## [Entries provided]
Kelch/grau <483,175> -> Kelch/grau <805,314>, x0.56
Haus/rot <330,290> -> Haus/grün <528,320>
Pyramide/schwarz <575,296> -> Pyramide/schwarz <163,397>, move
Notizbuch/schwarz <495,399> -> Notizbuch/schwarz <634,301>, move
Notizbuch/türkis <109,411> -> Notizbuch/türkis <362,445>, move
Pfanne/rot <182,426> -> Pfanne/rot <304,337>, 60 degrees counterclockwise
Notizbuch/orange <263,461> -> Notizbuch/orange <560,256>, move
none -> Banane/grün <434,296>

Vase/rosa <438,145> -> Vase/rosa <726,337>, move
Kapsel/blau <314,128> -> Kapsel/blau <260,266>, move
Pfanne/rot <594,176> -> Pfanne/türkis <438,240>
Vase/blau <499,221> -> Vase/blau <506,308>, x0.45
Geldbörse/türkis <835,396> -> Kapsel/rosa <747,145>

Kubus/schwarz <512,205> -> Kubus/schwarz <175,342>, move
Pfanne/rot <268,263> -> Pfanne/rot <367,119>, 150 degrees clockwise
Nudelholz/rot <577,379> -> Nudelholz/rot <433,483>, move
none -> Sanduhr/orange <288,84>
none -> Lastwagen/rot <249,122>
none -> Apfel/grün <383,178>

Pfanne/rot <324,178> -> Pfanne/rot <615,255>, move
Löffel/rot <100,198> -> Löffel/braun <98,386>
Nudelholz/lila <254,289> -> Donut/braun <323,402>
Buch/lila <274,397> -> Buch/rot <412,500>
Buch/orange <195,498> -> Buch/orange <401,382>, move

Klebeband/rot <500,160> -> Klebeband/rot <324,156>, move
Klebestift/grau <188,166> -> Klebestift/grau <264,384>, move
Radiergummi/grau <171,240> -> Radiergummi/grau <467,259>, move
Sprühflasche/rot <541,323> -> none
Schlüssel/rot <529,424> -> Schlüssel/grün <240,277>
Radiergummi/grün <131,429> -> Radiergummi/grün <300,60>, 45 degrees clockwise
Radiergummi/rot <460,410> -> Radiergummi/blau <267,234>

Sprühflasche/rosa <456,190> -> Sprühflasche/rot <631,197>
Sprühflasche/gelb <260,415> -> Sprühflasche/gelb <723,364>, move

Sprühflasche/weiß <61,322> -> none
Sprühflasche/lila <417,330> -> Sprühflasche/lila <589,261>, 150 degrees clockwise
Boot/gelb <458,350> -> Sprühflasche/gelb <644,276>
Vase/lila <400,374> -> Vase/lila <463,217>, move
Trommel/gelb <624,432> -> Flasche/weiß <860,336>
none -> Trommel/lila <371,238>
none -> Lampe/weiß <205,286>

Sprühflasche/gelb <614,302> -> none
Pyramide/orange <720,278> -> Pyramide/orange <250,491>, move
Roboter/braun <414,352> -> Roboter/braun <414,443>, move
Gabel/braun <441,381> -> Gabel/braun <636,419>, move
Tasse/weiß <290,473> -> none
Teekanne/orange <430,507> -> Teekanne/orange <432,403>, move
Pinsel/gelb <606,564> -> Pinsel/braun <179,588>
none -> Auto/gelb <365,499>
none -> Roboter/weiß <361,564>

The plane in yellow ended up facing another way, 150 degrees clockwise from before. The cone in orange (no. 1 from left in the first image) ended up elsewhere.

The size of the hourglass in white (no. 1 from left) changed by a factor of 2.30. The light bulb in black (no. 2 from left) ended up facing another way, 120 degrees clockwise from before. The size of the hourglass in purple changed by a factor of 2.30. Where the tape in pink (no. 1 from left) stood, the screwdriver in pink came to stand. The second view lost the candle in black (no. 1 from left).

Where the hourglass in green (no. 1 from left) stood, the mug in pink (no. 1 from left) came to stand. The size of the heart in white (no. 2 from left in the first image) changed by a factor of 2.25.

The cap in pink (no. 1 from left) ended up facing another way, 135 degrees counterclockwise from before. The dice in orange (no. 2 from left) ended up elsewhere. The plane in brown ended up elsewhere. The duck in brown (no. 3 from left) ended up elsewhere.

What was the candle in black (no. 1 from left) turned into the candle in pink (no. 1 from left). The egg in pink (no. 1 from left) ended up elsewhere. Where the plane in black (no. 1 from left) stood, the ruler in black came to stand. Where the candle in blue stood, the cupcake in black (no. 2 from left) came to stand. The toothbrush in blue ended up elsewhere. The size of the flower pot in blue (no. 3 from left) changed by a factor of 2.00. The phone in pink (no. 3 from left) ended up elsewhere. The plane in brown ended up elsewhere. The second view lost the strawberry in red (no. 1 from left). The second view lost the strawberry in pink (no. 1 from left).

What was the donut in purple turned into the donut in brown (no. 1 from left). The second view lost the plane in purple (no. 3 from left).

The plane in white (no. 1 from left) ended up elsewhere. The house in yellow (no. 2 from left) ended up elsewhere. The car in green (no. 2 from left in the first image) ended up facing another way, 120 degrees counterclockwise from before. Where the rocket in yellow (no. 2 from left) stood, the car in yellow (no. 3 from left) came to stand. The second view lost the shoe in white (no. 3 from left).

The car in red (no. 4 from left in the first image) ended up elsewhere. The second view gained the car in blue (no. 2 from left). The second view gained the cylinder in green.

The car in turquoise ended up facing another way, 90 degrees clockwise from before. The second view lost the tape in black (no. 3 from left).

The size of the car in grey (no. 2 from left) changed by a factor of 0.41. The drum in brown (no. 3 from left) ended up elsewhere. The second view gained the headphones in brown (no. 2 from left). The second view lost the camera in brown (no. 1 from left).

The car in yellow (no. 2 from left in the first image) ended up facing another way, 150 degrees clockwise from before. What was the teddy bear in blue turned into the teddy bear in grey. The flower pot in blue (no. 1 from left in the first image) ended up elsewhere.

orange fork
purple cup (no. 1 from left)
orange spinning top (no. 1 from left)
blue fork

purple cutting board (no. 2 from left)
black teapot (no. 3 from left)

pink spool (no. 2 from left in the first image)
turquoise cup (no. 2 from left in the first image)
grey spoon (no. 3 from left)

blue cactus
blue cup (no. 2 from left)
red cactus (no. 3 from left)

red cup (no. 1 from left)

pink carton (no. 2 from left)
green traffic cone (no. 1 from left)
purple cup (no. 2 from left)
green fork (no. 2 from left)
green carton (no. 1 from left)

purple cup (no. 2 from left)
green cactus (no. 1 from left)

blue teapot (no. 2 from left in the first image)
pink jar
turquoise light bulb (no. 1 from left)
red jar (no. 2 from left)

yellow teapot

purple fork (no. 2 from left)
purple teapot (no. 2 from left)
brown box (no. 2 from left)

## [Work to complete]
Once more, print all the records exactly.

## [Solution]
Kelch/grau <483,175> -> Kelch/grau <805,314>, x0.56
Haus/rot <330,290> -> Haus/grün <528,320>
Pyramide/schwarz <575,296> -> Pyramide/schwarz <163,397>, move
Notizbuch/schwarz <495,399> -> Notizbuch/schwarz <634,301>, move
Notizbuch/türkis <109,411> -> Notizbuch/türkis <362,445>, move
Pfanne/rot <182,426> -> Pfanne/rot <304,337>, 60 degrees counterclockwise
Notizbuch/orange <263,461> -> Notizbuch/orange <560,256>, move
none -> Banane/grün <434,296>

Vase/rosa <438,145> -> Vase/rosa <726,337>, move
Kapsel/blau <314,128> -> Kapsel/blau <260,266>, move
Pfanne/rot <594,176> -> Pfanne/türkis <438,240>
Vase/blau <499,221> -> Vase/blau <506,308>, x0.45
Geldbörse/türkis <835,396> -> Kapsel/rosa <747,145>

Kubus/schwarz <512,205> -> Kubus/schwarz <175,342>, move
Pfanne/rot <268,263> -> Pfanne/rot <367,119>, 150 degrees clockwise
Nudelholz/rot <577,379> -> Nudelholz/rot <433,483>, move
none -> Sanduhr/orange <288,84>
none -> Lastwagen/rot <249,122>
none -> Apfel/grün <383,178>

Pfanne/rot <324,178> -> Pfanne/rot <615,255>, move
Löffel/rot <100,198> -> Löffel/braun <98,386>
Nudelholz/lila <254,289> -> Donut/braun <323,402>
Buch/lila <274,397> -> Buch/rot <412,500>
Buch/orange <195,498> -> Buch/orange <401,382>, move

Klebeband/rot <500,160> -> Klebeband/rot <324,156>, move
Klebestift/grau <188,166> -> Klebestift/grau <264,384>, move
Radiergummi/grau <171,240> -> Radiergummi/grau <467,259>, move
Sprühflasche/rot <541,323> -> none
Schlüssel/rot <529,424> -> Schlüssel/grün <240,277>
Radiergummi/grün <131,429> -> Radiergummi/grün <300,60>, 45 degrees clockwise
Radiergummi/rot <460,410> -> Radiergummi/blau <267,234>

Sprühflasche/rosa <456,190> -> Sprühflasche/rot <631,197>
Sprühflasche/gelb <260,415> -> Sprühflasche/gelb <723,364>, move

Sprühflasche/weiß <61,322> -> none
Sprühflasche/lila <417,330> -> Sprühflasche/lila <589,261>, 150 degrees clockwise
Boot/gelb <458,350> -> Sprühflasche/gelb <644,276>
Vase/lila <400,374> -> Vase/lila <463,217>, move
Trommel/gelb <624,432> -> Flasche/weiß <860,336>
none -> Trommel/lila <371,238>
none -> Lampe/weiß <205,286>

Sprühflasche/gelb <614,302> -> none
Pyramide/orange <720,278> -> Pyramide/orange <250,491>, move
Roboter/braun <414,352> -> Roboter/braun <414,443>, move
Gabel/braun <441,381> -> Gabel/braun <636,419>, move
Tasse/weiß <290,473> -> none
Teekanne/orange <430,507> -> Teekanne/orange <432,403>, move
Pinsel/gelb <606,564> -> Pinsel/braun <179,588>
none -> Auto/gelb <365,499>
none -> Roboter/weiß <361,564>

The plane in yellow ended up facing another way, 150 degrees clockwise from before. The cone in orange (no. 1 from left in the first image) ended up elsewhere.

The size of the hourglass in white (no. 1 from left) changed by a factor of 2.30. The light bulb in black (no. 2 from left) ended up facing another way, 120 degrees clockwise from before. The size of the hourglass in purple changed by a factor of 2.30. Where the tape in pink (no. 1 from left) stood, the screwdriver in pink came to stand. The second view lost the candle in black (no. 1 from left).

Where the hourglass in green (no. 1 from left) stood, the mug in pink (no. 1 from left) came to stand. The size of the heart in white (no. 2 from left in the first image) changed by a factor of 2.25.

The cap in pink (no. 1 from left) ended up facing another way, 135 degrees counterclockwise from before. The dice in orange (no. 2 from left) ended up elsewhere. The plane in brown ended up elsewhere. The duck in brown (no. 3 from left) ended up elsewhere.

What was the candle in black (no. 1 from left) turned into the candle in pink (no. 1 from left). The egg in pink (no. 1 from left) ended up elsewhere. Where the plane in black (no. 1 from left) stood, the ruler in black came to stand. Where the candle in blue stood, the cupcake in black (no. 2 from left) came to stand. The toothbrush in blue ended up elsewhere. The size of the flower pot in blue (no. 3 from left) changed by a factor of 2.00. The phone in pink (no. 3 from left) ended up elsewhere. The plane in brown ended up elsewhere. The second view lost the strawberry in red (no. 1 from left). The second view lost the strawberry in pink (no. 1 from left).

What was the donut in purple turned into the donut in brown (no. 1 from left). The second view lost the plane in purple (no. 3 from left).

The plane in white (no. 1 from left) ended up elsewhere. The house in yellow (no. 2 from left) ended up elsewhere. The car in green (no. 2 from left in the first image) ended up facing another way, 120 degrees counterclockwise from before. Where the rocket in yellow (no. 2 from left) stood, the car in yellow (no. 3 from left) came to stand. The second view lost the shoe in white (no. 3 from left).

The car in red (no. 4 from left in the first image) ended up elsewhere. The second view gained the car in blue (no. 2 from left). The second view gained the cylinder in green.

The car in turquoise ended up facing another way, 90 degrees clockwise from before. The second view lost the tape in black (no. 3 from left).

The size of the car in grey (no. 2 from left) changed by a factor of 0.41. The drum in brown (no. 3 from left) ended up elsewhere. The second view gained the headphones in brown (no. 2 from left). The second view lost the camera in brown (no. 1 from left).

The car in yellow (no. 2 from left in the first image) ended up facing another way, 150 degrees clockwise from before. What was the teddy bear in blue turned into the teddy bear in grey. The flower pot in blue (no. 1 from left in the first image) ended up elsewhere.

orange fork
purple cup (no. 1 from left)
orange spinning top (no. 1 from left)
blue fork

purple cutting board (no. 2 from left)
black teapot (no. 3 from left)

pink spool (no. 2 from left in the first image)
turquoise cup (no. 2 from left in the first image)
grey spoon (no. 3 from left)

blue cactus
blue cup (no. 2 from left)
red cactus (no. 3 from left)

red cup (no. 1 from left)

pink carton (no. 2 from left)
green traffic cone (no. 1 from left)
purple cup (no. 2 from left)
green fork (no. 2 from left)
green carton (no. 1 from left)

purple cup (no. 2 from left)
green cactus (no. 1 from left)

blue teapot (no. 2 from left in the first image)
pink jar
turquoise light bulb (no. 1 from left)
red jar (no. 2 from left)

yellow teapot

purple fork (no. 2 from left)
purple teapot (no. 2 from left)
brown box (no. 2 from left)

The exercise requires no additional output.